● AIM OF THE EXERCISE: Produce a verbatim transcription of the records below, beginning at the line containing "none -> white brick H1:I1 level 1" and ending at the final line; include only those lines.

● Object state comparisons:
Start of Block

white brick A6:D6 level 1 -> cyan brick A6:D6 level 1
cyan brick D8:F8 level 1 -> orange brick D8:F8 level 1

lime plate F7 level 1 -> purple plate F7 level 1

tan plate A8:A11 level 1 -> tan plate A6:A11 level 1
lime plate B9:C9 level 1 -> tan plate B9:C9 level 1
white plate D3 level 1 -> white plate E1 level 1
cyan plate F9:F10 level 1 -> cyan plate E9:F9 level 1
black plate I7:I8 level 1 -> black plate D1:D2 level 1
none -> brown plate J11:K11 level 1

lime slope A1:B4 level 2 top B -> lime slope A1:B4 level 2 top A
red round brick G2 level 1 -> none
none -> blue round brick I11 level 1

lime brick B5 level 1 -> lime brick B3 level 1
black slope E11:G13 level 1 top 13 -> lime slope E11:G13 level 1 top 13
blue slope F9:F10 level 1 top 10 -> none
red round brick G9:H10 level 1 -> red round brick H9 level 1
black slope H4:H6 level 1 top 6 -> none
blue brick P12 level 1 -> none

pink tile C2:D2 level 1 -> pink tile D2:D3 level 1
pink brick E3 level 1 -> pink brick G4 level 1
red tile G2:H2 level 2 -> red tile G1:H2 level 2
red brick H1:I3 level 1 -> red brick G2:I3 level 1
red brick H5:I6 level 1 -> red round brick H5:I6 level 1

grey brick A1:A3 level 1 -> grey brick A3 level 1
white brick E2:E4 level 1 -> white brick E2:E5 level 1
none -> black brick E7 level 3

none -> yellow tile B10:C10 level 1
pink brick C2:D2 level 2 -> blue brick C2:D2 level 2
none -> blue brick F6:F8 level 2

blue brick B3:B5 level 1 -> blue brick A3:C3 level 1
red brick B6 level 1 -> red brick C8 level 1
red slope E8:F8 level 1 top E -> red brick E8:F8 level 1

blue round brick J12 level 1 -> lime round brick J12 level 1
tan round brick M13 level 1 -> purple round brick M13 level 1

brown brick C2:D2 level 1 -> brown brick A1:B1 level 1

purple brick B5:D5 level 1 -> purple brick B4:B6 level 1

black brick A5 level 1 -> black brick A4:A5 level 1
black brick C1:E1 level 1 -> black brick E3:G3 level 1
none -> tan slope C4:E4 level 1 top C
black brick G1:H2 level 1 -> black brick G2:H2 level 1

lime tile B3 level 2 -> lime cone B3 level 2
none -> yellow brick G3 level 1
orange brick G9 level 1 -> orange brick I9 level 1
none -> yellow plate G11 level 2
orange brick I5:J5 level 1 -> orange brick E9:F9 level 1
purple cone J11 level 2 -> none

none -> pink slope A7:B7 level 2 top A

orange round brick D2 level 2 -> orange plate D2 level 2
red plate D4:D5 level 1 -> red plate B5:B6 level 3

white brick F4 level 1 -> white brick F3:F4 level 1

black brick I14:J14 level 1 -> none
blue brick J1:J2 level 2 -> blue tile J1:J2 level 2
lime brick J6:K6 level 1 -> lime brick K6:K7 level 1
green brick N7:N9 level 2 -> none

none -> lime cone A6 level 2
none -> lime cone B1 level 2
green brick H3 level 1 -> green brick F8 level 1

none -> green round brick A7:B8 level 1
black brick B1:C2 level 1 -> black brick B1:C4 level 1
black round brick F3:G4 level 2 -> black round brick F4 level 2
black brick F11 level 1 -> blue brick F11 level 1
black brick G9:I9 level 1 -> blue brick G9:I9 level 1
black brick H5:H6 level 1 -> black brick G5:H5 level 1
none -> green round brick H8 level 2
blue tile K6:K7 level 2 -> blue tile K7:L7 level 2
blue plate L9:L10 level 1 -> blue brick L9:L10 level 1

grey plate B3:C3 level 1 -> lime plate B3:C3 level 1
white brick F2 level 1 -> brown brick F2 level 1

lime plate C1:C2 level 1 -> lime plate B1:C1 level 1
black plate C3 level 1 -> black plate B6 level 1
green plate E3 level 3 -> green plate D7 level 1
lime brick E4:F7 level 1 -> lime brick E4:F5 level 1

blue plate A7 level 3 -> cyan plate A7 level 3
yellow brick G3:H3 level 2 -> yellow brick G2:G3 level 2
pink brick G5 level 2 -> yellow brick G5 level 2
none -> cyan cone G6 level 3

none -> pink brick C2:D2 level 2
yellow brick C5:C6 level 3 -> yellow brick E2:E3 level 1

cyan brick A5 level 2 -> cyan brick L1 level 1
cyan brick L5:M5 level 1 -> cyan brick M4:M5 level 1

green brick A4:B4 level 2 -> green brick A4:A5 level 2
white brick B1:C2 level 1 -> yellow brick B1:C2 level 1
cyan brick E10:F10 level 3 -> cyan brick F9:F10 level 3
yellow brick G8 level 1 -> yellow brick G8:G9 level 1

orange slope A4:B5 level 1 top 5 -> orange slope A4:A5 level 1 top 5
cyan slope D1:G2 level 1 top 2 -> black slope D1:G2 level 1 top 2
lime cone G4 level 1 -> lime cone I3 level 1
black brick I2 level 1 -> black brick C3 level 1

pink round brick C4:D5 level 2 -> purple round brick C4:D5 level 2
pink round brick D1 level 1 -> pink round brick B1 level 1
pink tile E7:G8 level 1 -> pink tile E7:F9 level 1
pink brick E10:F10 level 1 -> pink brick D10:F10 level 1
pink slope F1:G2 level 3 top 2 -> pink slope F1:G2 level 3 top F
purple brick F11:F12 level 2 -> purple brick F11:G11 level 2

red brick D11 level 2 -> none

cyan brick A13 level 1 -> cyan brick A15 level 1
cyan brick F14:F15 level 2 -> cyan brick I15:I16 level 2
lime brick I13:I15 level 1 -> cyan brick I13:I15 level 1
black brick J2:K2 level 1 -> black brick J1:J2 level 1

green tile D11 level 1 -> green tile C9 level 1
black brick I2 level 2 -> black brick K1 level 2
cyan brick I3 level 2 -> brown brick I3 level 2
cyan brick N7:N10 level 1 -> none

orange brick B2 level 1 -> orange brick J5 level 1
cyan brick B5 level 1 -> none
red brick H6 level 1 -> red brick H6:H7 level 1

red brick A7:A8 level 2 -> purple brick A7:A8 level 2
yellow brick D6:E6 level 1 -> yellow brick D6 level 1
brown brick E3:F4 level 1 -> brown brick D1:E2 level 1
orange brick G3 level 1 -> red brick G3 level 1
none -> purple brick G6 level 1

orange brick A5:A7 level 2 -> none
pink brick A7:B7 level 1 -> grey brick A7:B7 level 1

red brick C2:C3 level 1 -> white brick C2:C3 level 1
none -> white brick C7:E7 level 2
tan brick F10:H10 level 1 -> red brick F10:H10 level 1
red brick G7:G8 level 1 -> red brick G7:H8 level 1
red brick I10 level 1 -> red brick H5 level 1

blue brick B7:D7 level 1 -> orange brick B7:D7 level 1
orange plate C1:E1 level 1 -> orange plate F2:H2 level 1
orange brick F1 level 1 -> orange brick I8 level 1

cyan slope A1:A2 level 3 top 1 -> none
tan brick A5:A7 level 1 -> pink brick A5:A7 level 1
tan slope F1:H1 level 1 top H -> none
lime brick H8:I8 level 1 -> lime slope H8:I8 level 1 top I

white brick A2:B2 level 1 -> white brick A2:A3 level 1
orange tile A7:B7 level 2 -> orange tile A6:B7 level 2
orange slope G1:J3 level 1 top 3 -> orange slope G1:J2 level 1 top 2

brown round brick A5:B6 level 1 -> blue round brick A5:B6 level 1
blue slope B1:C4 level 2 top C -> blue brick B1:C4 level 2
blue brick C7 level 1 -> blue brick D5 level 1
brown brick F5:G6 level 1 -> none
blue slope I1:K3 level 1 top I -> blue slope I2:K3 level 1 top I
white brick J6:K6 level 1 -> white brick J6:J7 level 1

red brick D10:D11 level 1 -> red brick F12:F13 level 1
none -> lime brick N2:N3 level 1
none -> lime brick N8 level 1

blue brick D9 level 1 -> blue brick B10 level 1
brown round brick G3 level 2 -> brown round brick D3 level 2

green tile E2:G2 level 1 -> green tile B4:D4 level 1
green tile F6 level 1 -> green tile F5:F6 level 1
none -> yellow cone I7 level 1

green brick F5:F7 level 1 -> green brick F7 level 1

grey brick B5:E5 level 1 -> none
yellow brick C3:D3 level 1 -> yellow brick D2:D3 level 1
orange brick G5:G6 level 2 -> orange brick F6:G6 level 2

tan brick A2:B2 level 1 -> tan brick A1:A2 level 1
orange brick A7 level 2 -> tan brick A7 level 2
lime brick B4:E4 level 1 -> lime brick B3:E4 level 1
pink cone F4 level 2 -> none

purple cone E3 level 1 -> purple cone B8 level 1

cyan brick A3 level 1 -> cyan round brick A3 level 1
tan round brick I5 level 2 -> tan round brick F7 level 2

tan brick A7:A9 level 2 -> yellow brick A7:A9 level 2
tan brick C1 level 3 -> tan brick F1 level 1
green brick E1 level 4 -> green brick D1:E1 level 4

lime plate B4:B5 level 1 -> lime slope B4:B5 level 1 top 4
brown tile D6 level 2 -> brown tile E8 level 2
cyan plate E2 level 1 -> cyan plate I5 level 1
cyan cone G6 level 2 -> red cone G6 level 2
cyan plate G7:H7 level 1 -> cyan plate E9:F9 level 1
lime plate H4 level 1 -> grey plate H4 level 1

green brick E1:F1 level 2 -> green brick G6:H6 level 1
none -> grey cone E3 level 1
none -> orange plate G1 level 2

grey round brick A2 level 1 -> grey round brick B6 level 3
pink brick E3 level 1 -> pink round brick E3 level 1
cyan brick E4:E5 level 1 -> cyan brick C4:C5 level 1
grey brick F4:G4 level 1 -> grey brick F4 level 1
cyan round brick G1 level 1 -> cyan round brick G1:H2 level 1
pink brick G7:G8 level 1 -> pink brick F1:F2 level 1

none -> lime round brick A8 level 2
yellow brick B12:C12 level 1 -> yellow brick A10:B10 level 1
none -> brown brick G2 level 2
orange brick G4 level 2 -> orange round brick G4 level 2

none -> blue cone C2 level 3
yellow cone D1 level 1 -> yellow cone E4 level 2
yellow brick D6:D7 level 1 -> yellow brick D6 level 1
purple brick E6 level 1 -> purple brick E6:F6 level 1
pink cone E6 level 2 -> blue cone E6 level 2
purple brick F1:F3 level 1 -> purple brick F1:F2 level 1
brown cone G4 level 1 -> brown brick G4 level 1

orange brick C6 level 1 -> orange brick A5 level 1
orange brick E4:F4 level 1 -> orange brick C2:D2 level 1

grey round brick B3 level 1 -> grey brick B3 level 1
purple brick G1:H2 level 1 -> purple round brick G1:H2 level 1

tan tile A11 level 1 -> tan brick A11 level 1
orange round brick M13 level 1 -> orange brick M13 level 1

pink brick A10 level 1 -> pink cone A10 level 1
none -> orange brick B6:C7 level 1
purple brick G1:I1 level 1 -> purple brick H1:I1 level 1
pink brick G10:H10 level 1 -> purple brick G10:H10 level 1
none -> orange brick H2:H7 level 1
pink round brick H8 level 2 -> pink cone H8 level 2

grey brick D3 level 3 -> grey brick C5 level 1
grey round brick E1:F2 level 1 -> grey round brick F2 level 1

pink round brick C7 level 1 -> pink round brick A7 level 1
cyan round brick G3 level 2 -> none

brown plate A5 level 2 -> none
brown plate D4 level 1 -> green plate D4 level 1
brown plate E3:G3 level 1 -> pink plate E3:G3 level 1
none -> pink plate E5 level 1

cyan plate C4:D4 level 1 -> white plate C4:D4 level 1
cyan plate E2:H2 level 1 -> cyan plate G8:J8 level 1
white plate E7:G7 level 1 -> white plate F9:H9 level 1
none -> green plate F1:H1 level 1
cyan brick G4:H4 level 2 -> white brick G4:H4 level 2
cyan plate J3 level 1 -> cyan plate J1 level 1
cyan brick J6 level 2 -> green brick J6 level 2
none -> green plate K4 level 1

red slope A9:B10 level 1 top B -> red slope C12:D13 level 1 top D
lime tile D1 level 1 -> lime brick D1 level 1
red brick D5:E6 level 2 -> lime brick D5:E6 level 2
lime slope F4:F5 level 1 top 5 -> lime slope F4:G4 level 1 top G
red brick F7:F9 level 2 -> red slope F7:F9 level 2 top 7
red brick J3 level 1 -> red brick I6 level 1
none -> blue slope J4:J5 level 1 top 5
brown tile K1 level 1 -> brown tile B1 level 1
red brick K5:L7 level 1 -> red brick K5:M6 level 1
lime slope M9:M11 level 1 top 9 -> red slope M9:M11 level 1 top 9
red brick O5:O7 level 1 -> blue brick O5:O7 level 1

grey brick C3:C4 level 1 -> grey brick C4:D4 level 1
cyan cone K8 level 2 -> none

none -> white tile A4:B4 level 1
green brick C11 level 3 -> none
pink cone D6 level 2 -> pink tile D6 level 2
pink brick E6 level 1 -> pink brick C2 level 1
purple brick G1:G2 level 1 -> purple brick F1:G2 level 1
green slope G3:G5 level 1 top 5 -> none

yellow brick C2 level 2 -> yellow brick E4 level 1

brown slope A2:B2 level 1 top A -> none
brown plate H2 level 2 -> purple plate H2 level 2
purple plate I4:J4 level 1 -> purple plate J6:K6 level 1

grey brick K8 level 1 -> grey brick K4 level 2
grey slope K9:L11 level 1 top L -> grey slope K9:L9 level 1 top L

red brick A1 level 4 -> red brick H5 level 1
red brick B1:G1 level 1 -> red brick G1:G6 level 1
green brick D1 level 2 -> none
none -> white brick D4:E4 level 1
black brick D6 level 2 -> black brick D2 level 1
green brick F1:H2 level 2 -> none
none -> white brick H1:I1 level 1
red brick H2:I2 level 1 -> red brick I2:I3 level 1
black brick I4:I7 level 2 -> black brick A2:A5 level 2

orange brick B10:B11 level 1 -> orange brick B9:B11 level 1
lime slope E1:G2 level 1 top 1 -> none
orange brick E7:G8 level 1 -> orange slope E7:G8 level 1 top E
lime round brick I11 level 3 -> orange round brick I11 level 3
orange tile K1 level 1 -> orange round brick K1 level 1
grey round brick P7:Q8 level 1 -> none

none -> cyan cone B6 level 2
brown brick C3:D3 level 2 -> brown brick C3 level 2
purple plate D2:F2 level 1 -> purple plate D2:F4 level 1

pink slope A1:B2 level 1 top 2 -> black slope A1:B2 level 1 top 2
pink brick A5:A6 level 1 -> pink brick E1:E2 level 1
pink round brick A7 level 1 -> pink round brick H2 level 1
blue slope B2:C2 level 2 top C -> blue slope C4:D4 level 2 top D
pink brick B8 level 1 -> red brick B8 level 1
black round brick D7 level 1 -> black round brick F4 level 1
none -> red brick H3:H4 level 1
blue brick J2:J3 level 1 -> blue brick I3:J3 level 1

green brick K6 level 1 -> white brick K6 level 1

End of Block

● TASK RESPONSE:
none -> white brick H1:I1 level 1
red brick H2:I2 level 1 -> red brick I2:I3 level 1
black brick I4:I7 level 2 -> black brick A2:A5 level 2

orange brick B10:B11 level 1 -> orange brick B9:B11 level 1
lime slope E1:G2 level 1 top 1 -> none
orange brick E7:G8 level 1 -> orange slope E7:G8 level 1 top E
lime round brick I11 level 3 -> orange round brick I11 level 3
orange tile K1 level 1 -> orange round brick K1 level 1
grey round brick P7:Q8 level 1 -> none

none -> cyan cone B6 level 2
brown brick C3:D3 level 2 -> brown brick C3 level 2
purple plate D2:F2 level 1 -> purple plate D2:F4 level 1

pink slope A1:B2 level 1 top 2 -> black slope A1:B2 level 1 top 2
pink brick A5:A6 level 1 -> pink brick E1:E2 level 1
pink round brick A7 level 1 -> pink round brick H2 level 1
blue slope B2:C2 level 2 top C -> blue slope C4:D4 level 2 top D
pink brick B8 level 1 -> red brick B8 level 1
black round brick D7 level 1 -> black round brick F4 level 1
none -> red brick H3:H4 level 1
blue brick J2:J3 level 1 -> blue brick I3:J3 level 1

green brick K6 level 1 -> white brick K6 level 1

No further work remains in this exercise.